**YOUR TASK:** Starting at the line that contains "R11: 68k (DGND, LOAD) -> none", return every line down to the end of the records below, exactly as written.

--- DATA EXTRACTS ---

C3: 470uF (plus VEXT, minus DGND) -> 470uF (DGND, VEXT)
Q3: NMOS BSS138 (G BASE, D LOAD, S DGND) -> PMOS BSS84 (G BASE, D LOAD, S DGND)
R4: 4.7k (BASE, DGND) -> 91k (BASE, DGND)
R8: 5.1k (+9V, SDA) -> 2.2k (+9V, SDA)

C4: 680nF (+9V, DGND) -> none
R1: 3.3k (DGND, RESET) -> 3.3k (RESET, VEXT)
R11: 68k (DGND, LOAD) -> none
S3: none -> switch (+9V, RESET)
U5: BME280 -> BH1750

---

**SOLVED EXERCISE:**
R11: 68k (DGND, LOAD) -> none
S3: none -> switch (+9V, RESET)
U5: BME280 -> BH1750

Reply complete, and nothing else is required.